§ **What needs to be done**
Could you return every line of the material that contains the word "none"?

§ **Source data**
- Opening Delimiter -
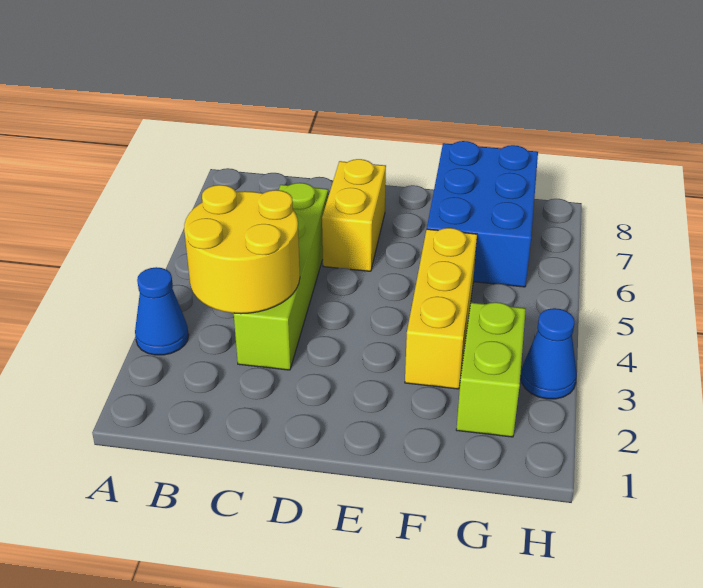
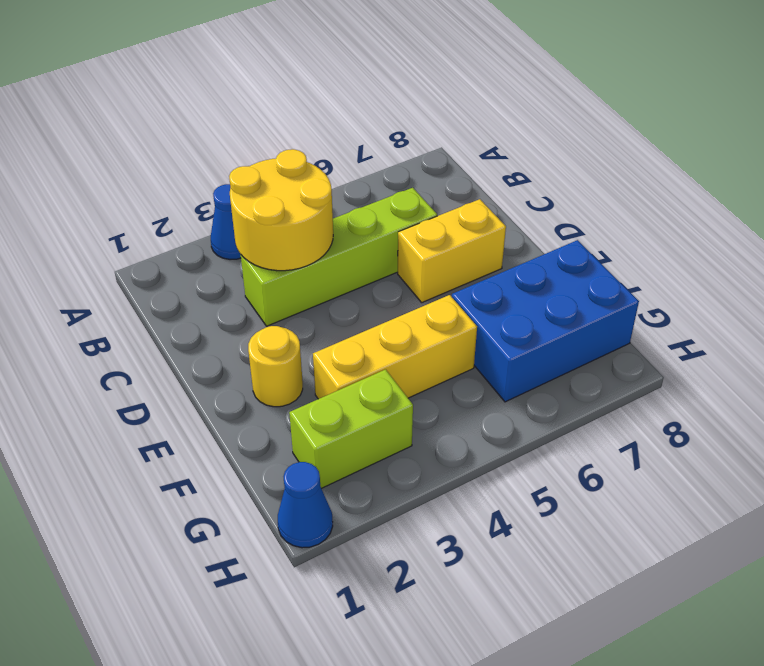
none -> yellow round brick E2 level 1
blue cone H3 level 1 -> blue cone H1 level 1

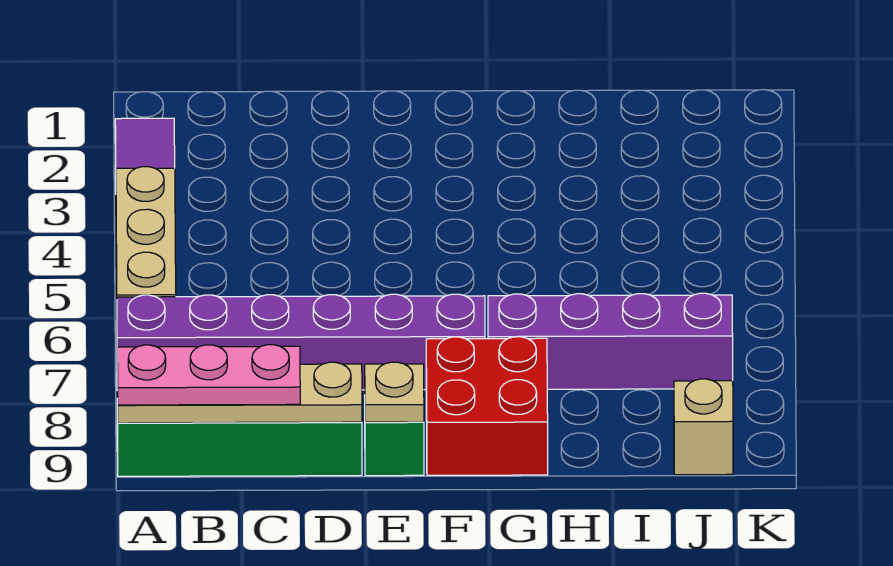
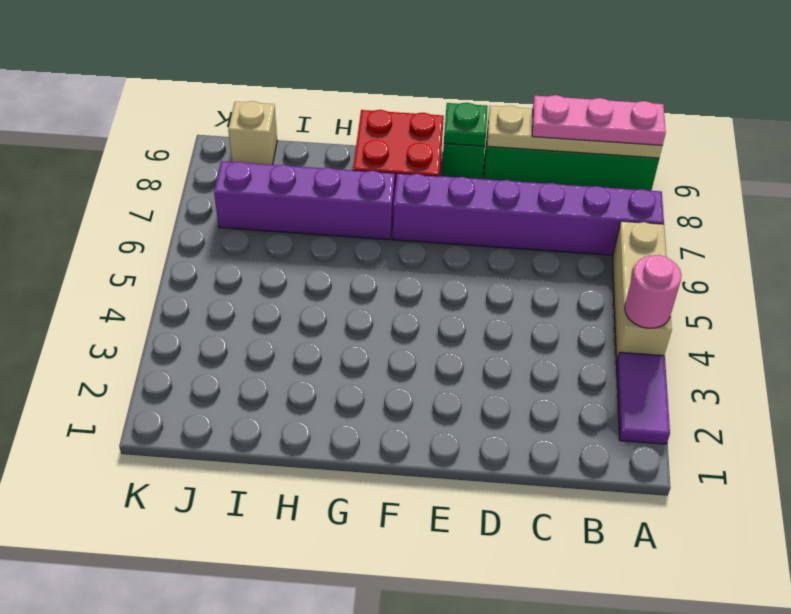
none -> pink round brick A4 level 2
tan plate E9 level 2 -> green plate E9 level 2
- Closing Delimiter -
§ **Result for this exercise**
none -> yellow round brick E2 level 1
none -> pink round brick A4 level 2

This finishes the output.